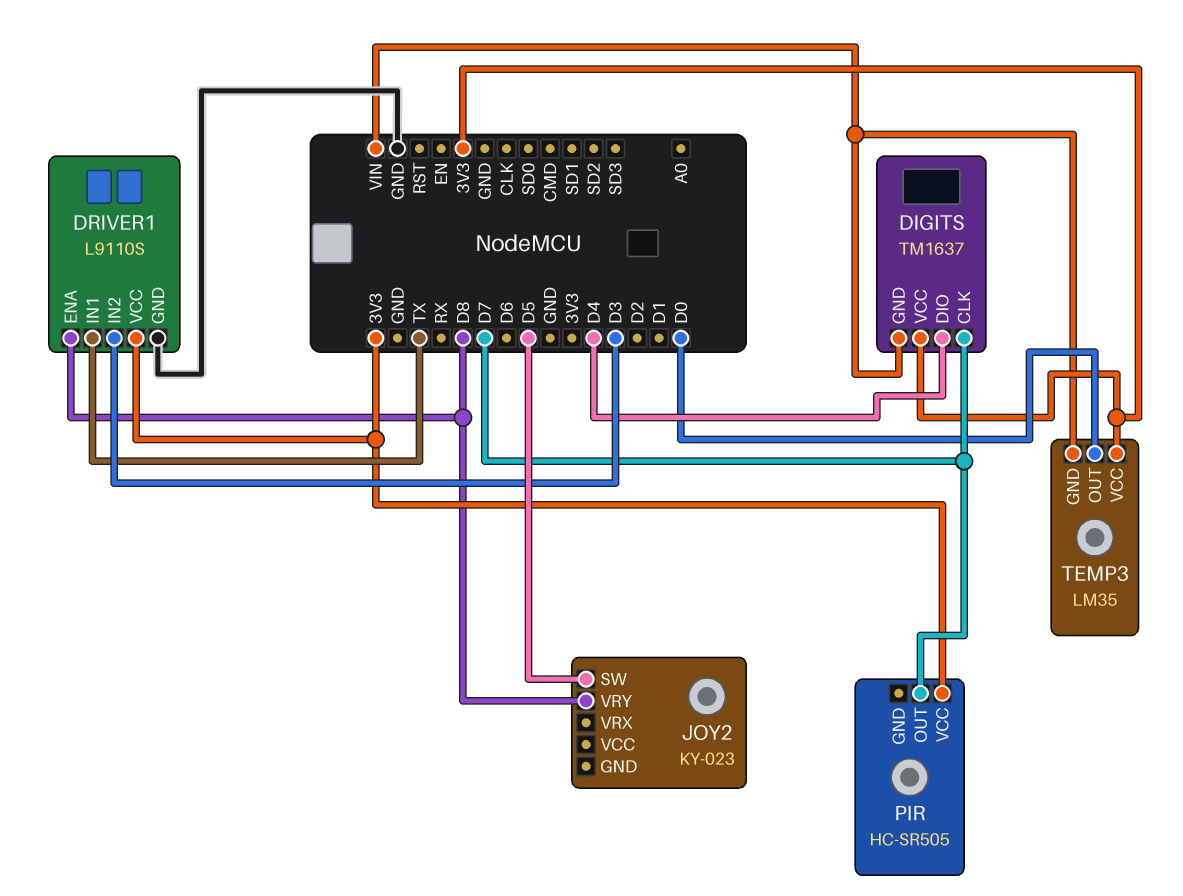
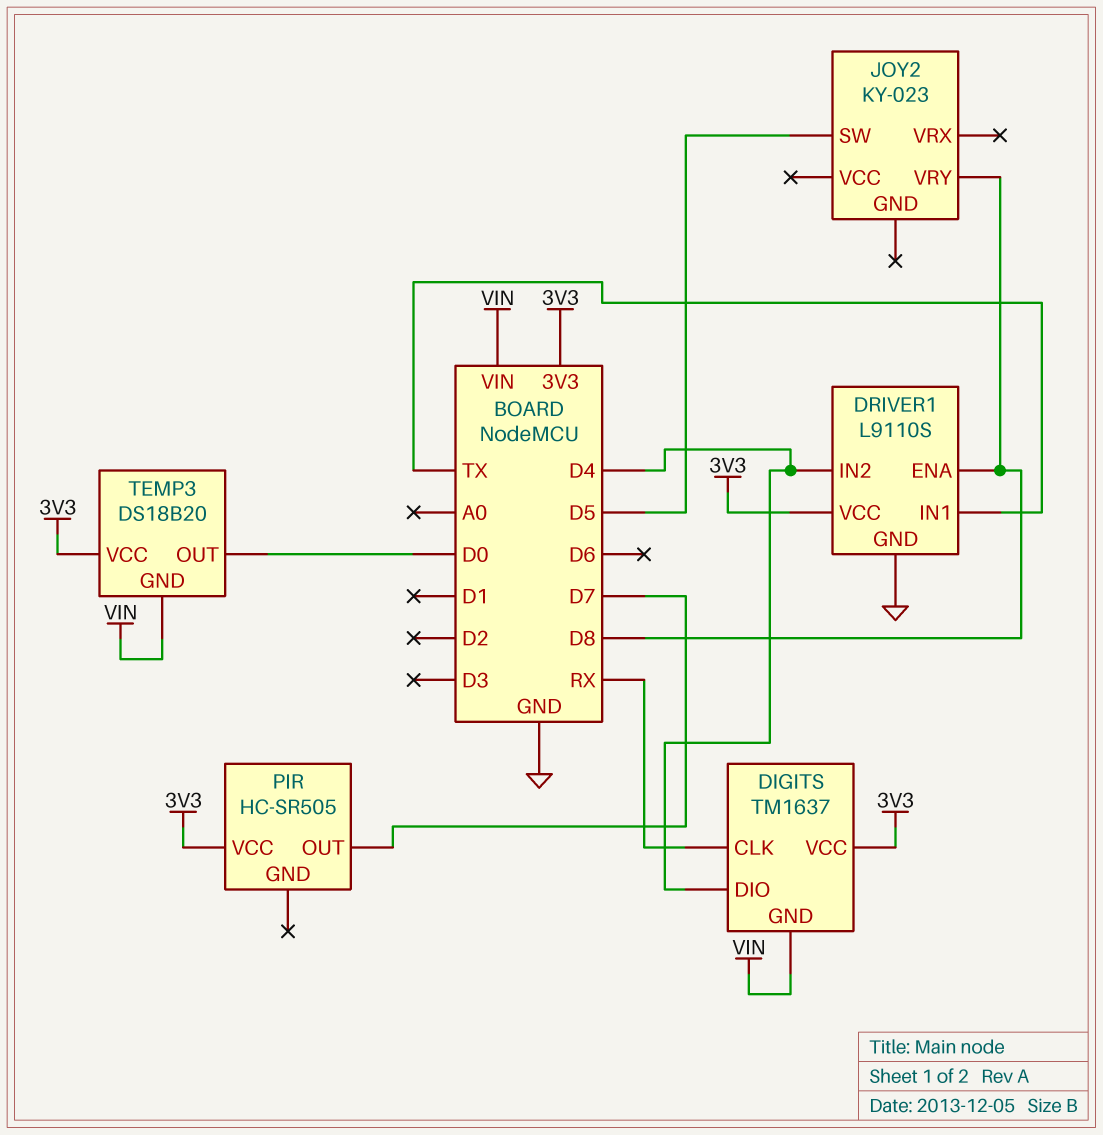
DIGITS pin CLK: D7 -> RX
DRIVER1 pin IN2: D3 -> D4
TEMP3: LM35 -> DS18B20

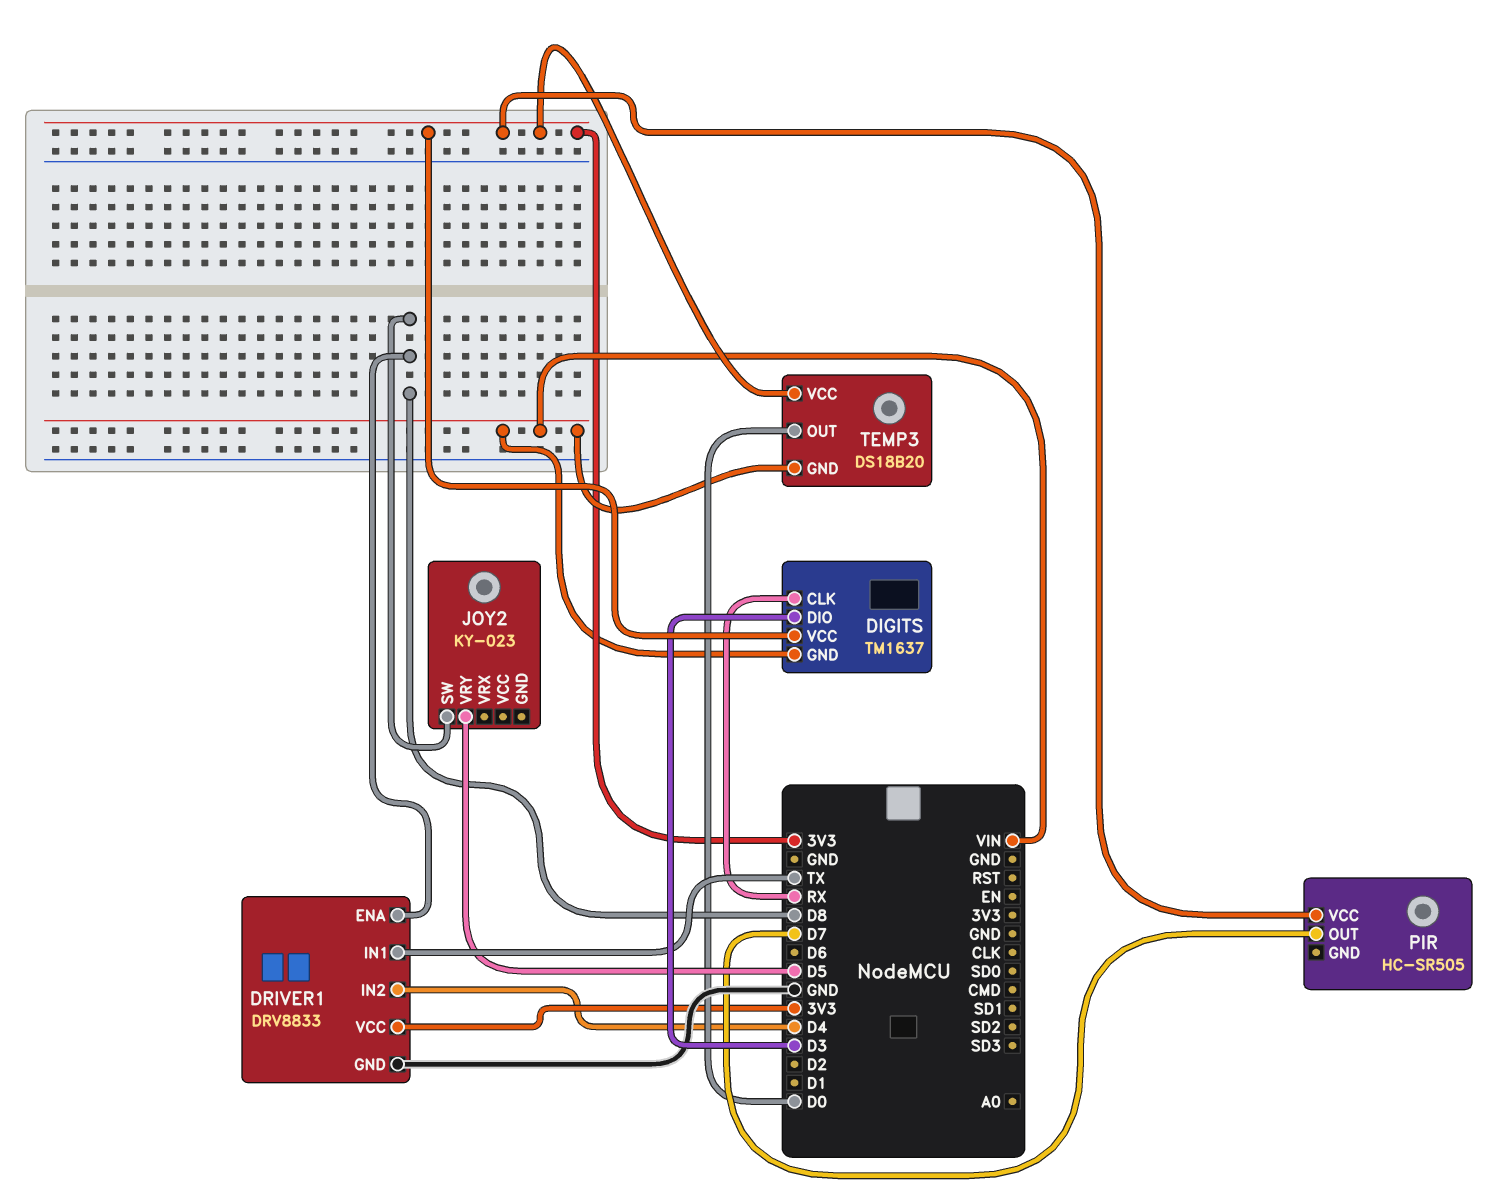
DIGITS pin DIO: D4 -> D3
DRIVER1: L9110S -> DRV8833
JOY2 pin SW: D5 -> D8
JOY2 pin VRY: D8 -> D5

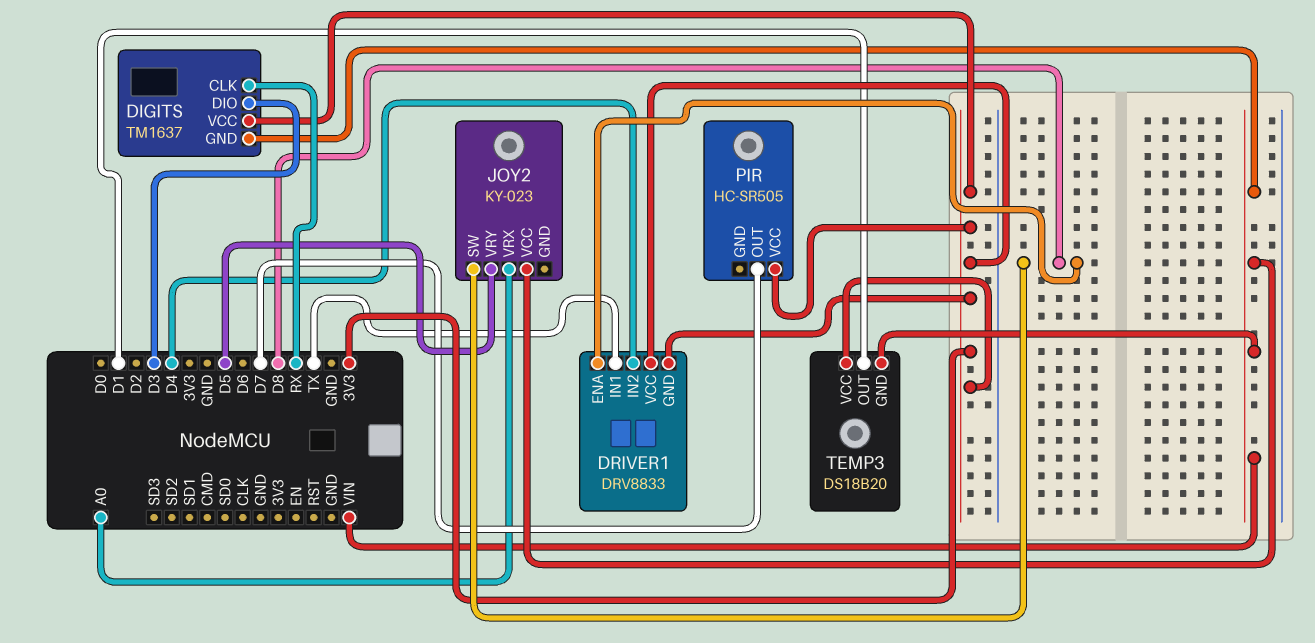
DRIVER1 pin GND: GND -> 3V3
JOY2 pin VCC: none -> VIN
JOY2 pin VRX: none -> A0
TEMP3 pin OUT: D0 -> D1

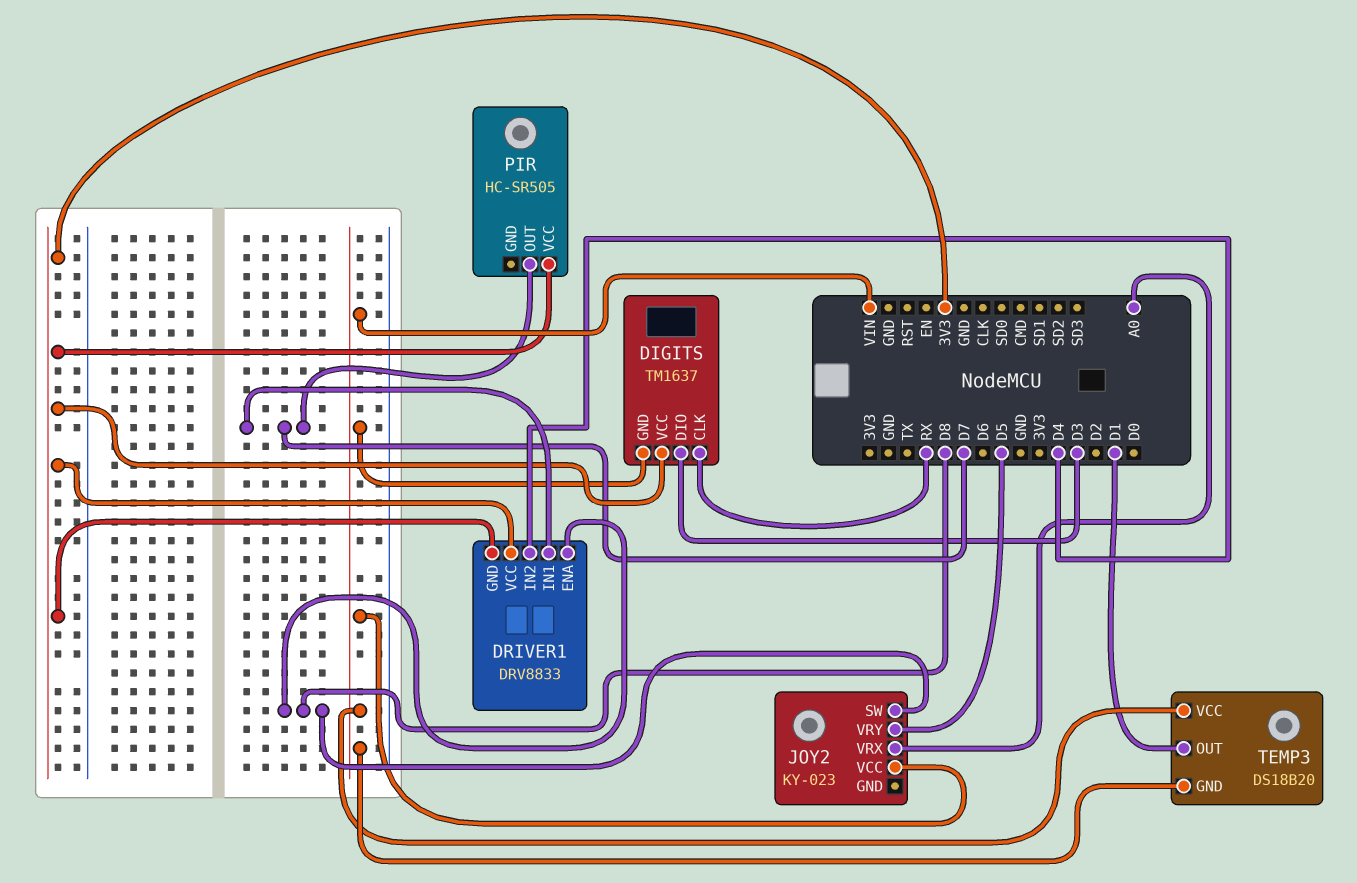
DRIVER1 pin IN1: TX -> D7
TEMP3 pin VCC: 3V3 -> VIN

:::

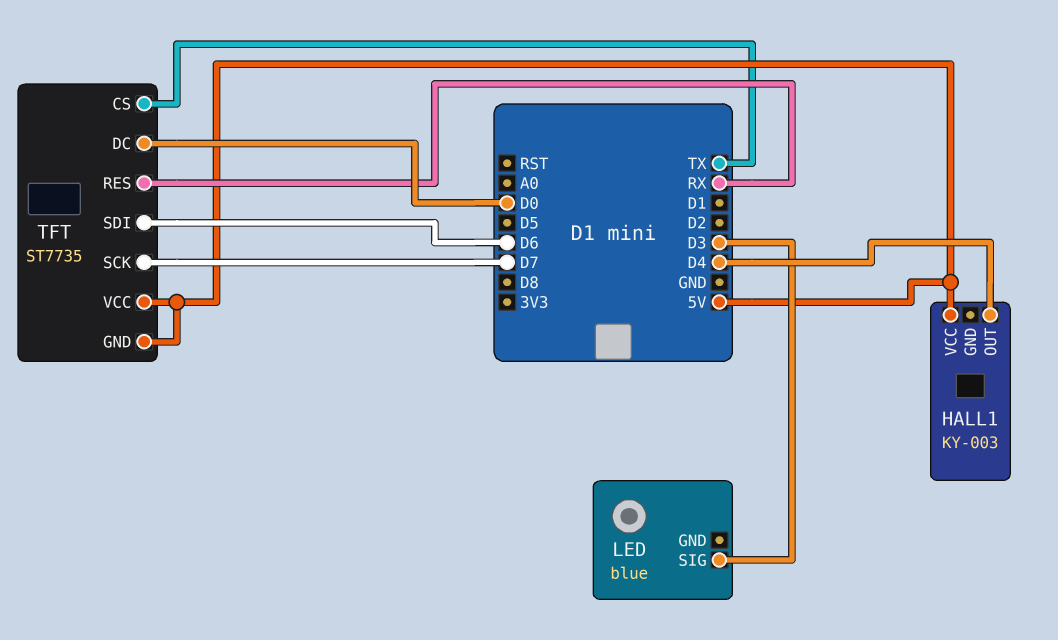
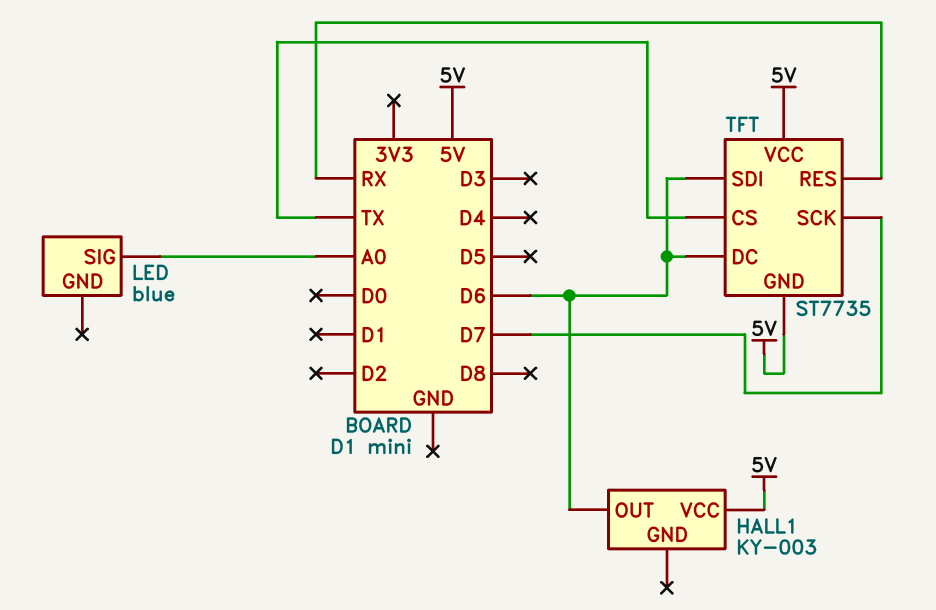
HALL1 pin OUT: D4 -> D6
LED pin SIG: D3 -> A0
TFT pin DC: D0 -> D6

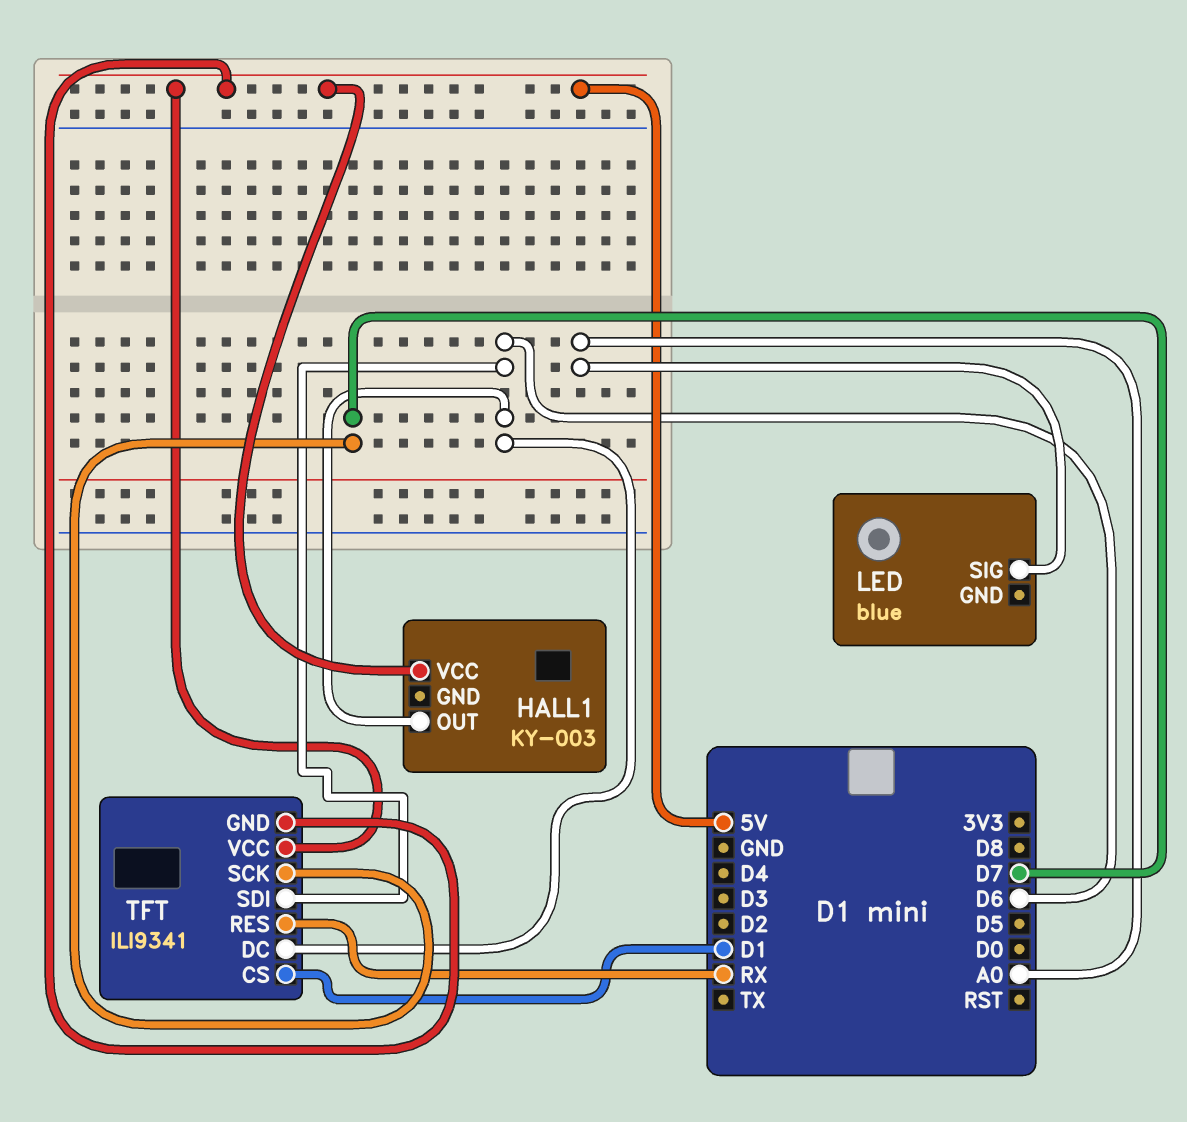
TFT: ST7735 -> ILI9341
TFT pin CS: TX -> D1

:::

● **EXERCISE REQUIREMENTS**
Nothing but the lines from the one with "DIGITS pin CLK: D7 -> RX" to the one with "TEMP3 pin VCC: 3V3 -> VIN" above, both included, should be transcribed, exactly and without pictures.

● **SOLVED EXERCISE**
DIGITS pin CLK: D7 -> RX
DRIVER1 pin IN2: D3 -> D4
TEMP3: LM35 -> DS18B20

DIGITS pin DIO: D4 -> D3
DRIVER1: L9110S -> DRV8833
JOY2 pin SW: D5 -> D8
JOY2 pin VRY: D8 -> D5

DRIVER1 pin GND: GND -> 3V3
JOY2 pin VCC: none -> VIN
JOY2 pin VRX: none -> A0
TEMP3 pin OUT: D0 -> D1

DRIVER1 pin IN1: TX -> D7
TEMP3 pin VCC: 3V3 -> VIN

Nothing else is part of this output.